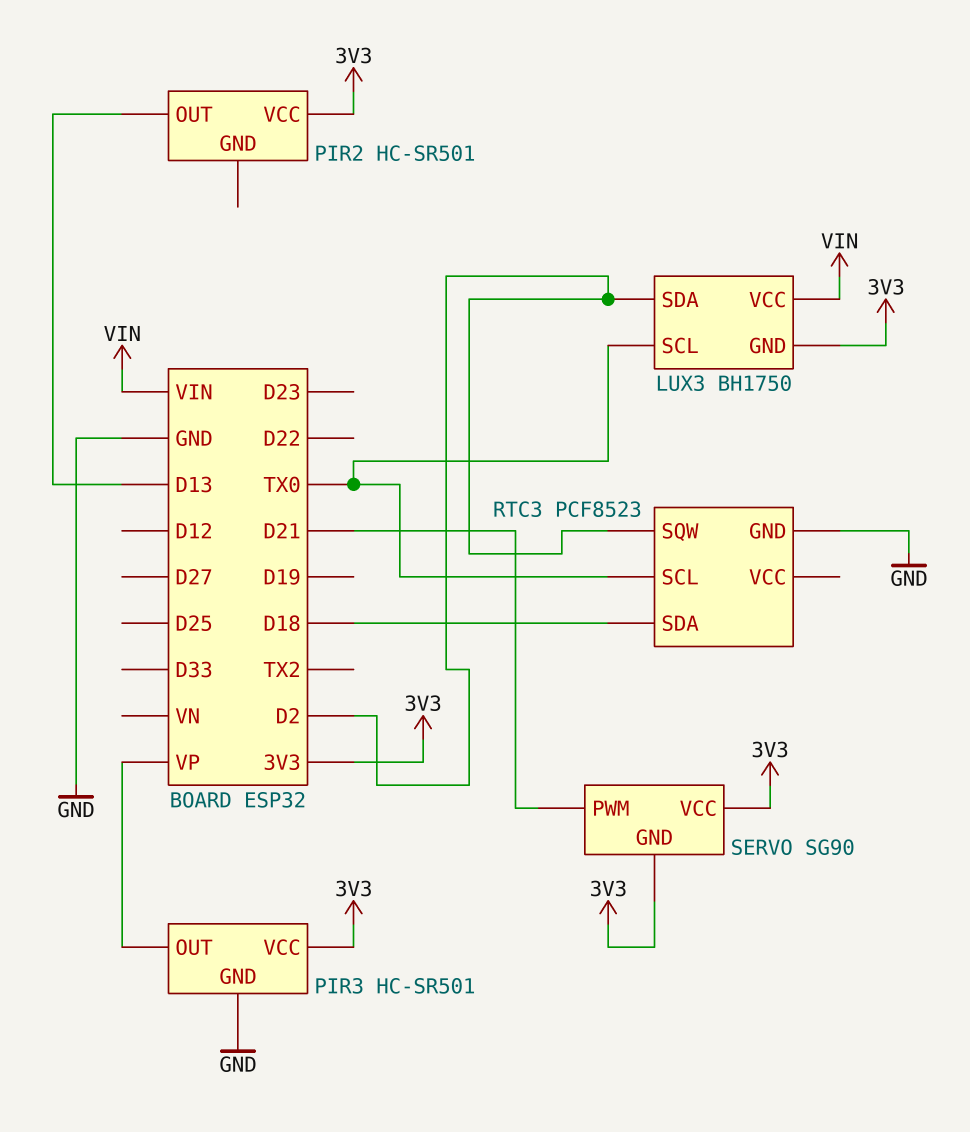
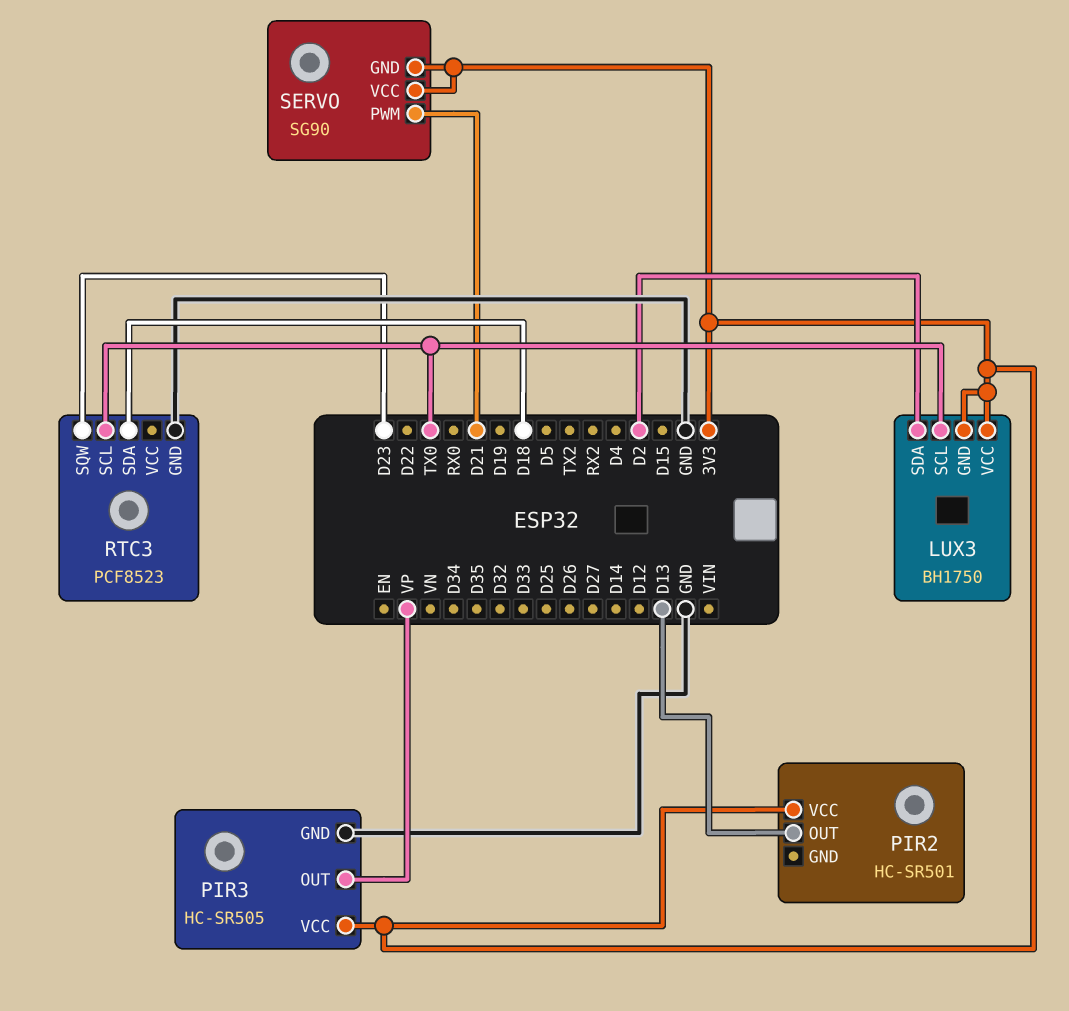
LUX3 pin VCC: VIN -> 3V3
PIR3: HC-SR501 -> HC-SR505
RTC3 pin SQW: D2 -> D23

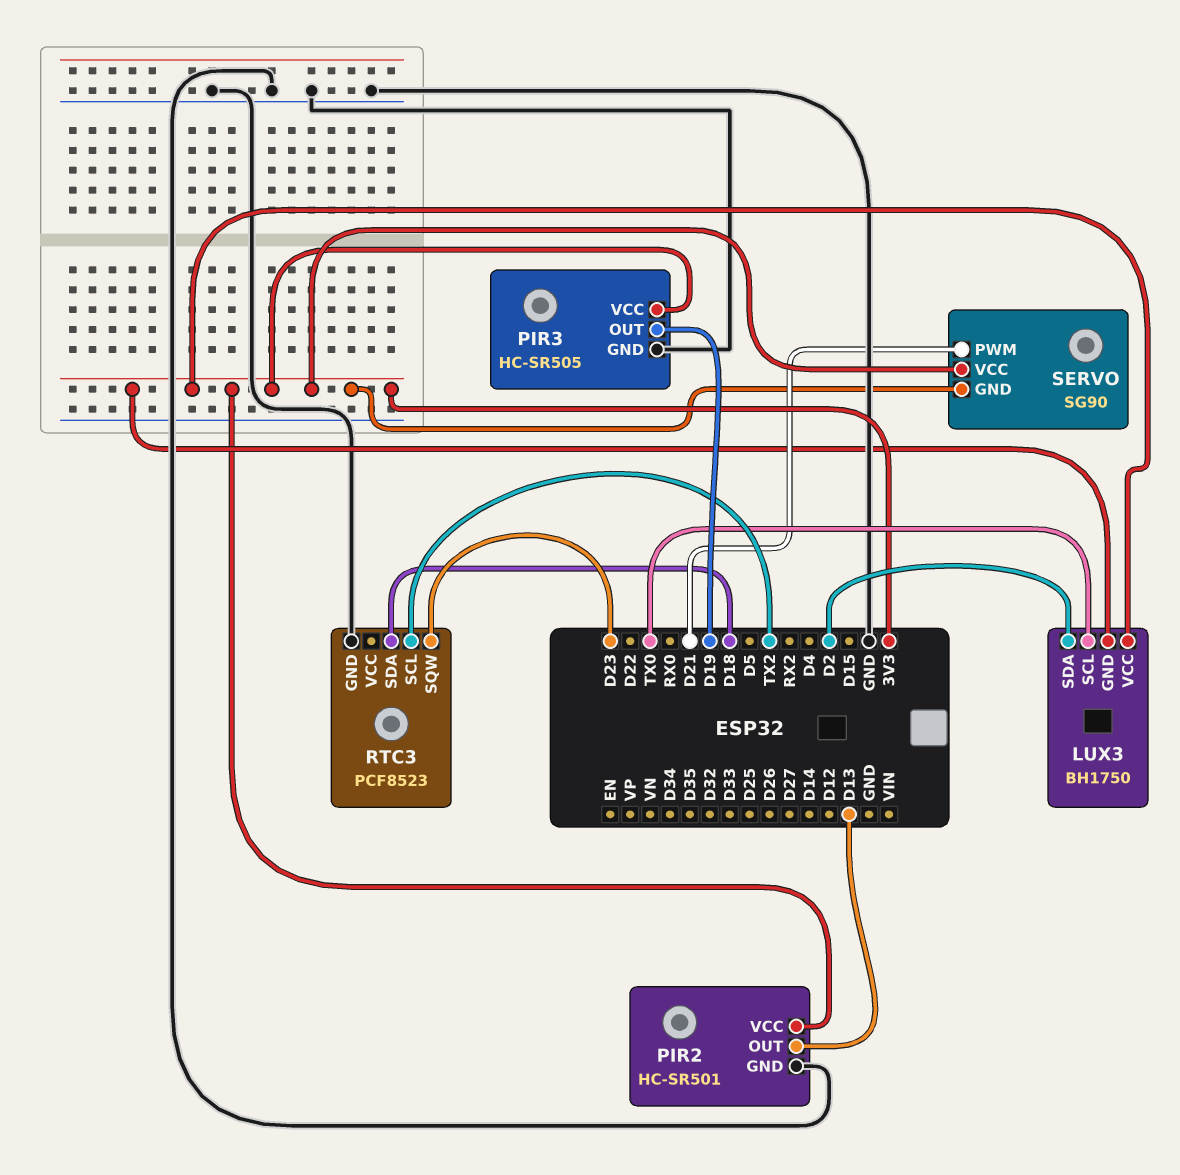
PIR2 pin GND: none -> GND
PIR3 pin OUT: VP -> D19
RTC3 pin SCL: TX0 -> TX2

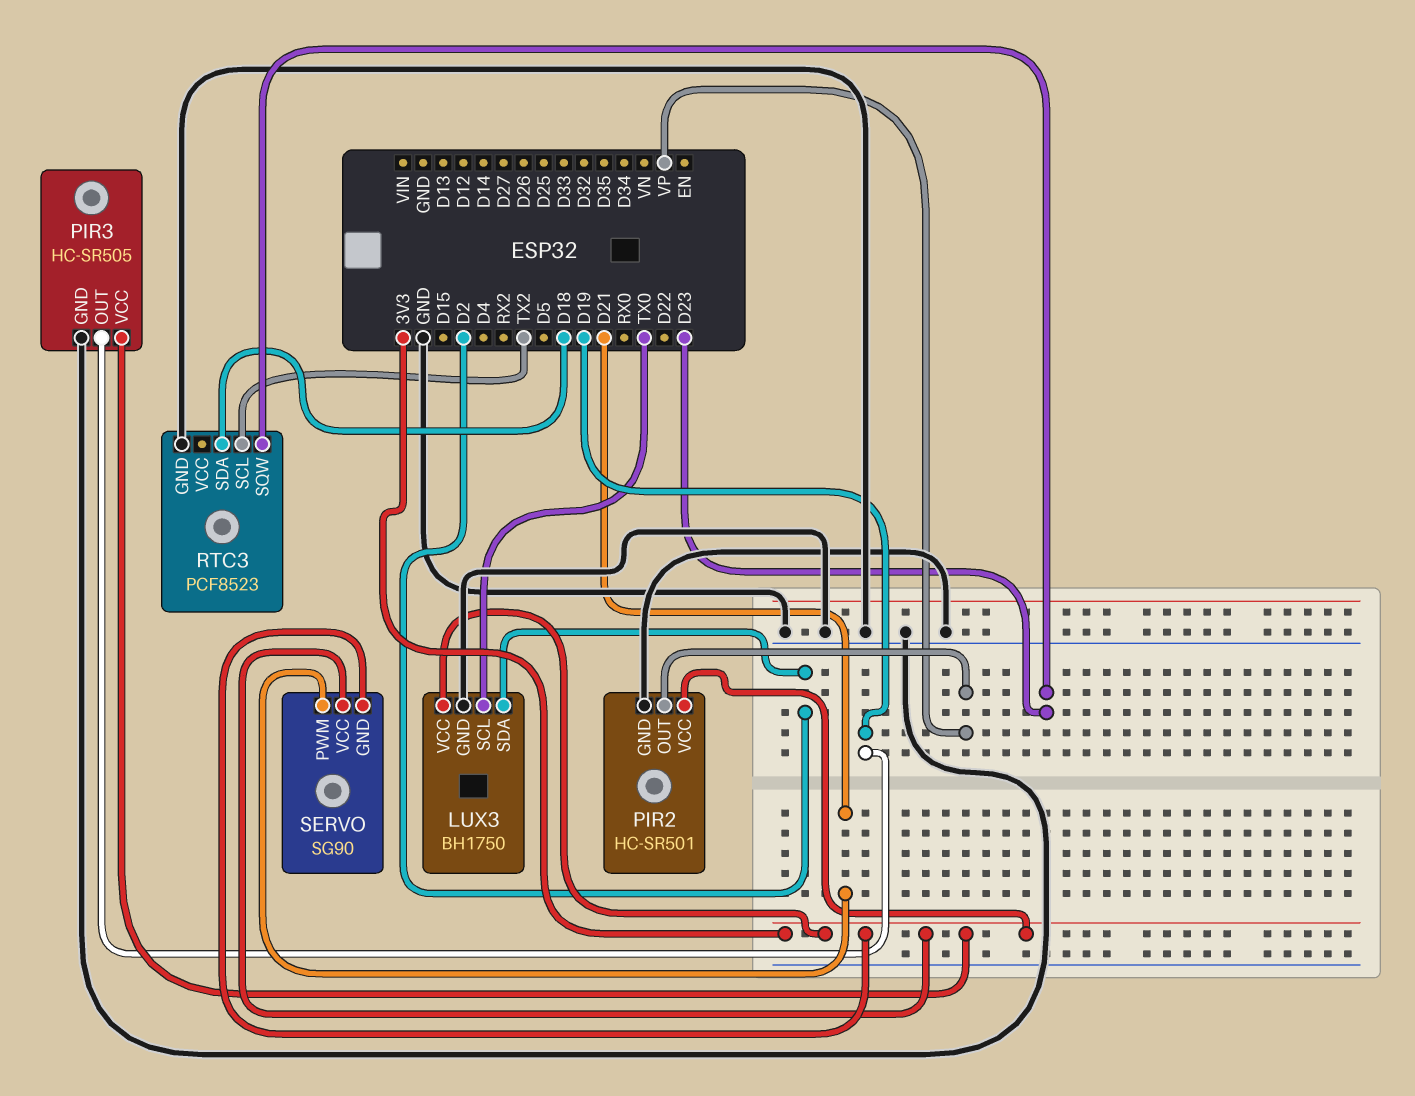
LUX3 pin GND: 3V3 -> GND
PIR2 pin OUT: D13 -> VP

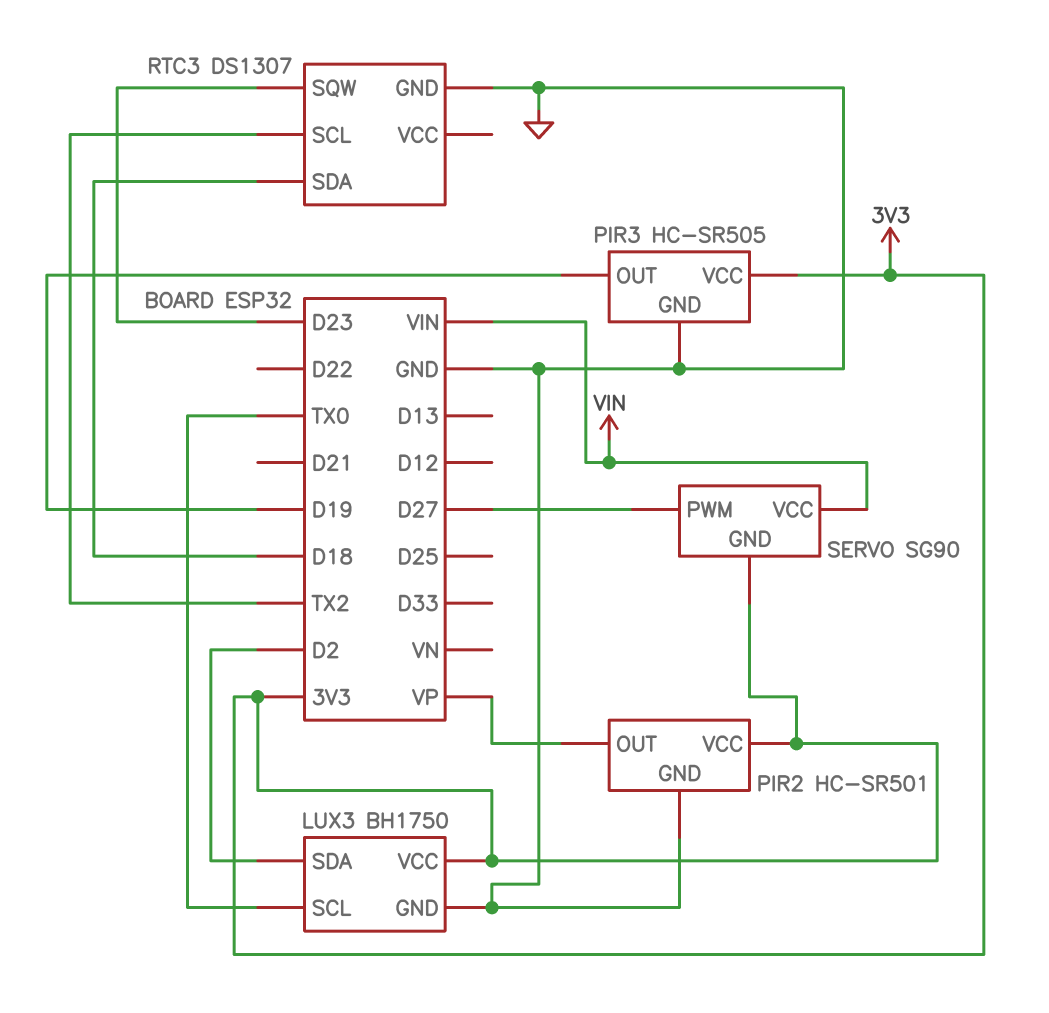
RTC3: PCF8523 -> DS1307
SERVO pin PWM: D21 -> D27
SERVO pin VCC: 3V3 -> VIN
——————————
→ Task instructions:
Restate the listing word for word, pictures omitted.

→ Exercise result:
LUX3 pin VCC: VIN -> 3V3
PIR3: HC-SR501 -> HC-SR505
RTC3 pin SQW: D2 -> D23

PIR2 pin GND: none -> GND
PIR3 pin OUT: VP -> D19
RTC3 pin SCL: TX0 -> TX2

LUX3 pin GND: 3V3 -> GND
PIR2 pin OUT: D13 -> VP

RTC3: PCF8523 -> DS1307
SERVO pin PWM: D21 -> D27
SERVO pin VCC: 3V3 -> VIN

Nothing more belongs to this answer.